## HOW TO COMPLETE THIS TASK
Although the records contain pictures, repeat only the text of every line exactly.

## TASK MATERIAL

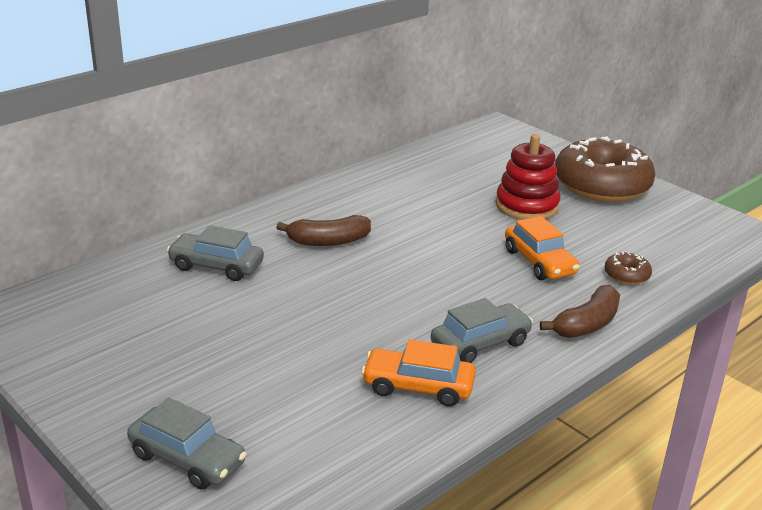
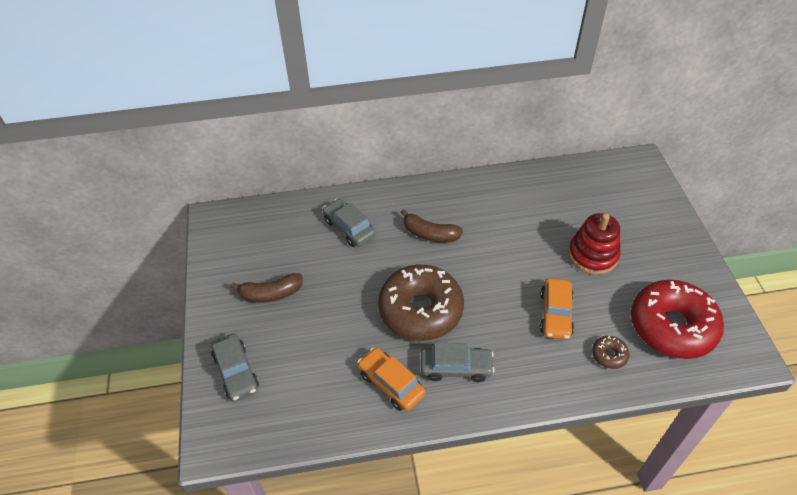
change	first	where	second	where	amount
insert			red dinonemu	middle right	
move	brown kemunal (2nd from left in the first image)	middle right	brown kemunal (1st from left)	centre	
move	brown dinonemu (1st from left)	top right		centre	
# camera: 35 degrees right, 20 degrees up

## RESULT OF THE TASK
change	first	where	second	where	amount
insert			red dinonemu	middle right	
move	brown kemunal (2nd from left in the first image)	middle right	brown kemunal (1st from left)	centre	
move	brown dinonemu (1st from left)	top right		centre	
# camera: 35 degrees right, 20 degrees up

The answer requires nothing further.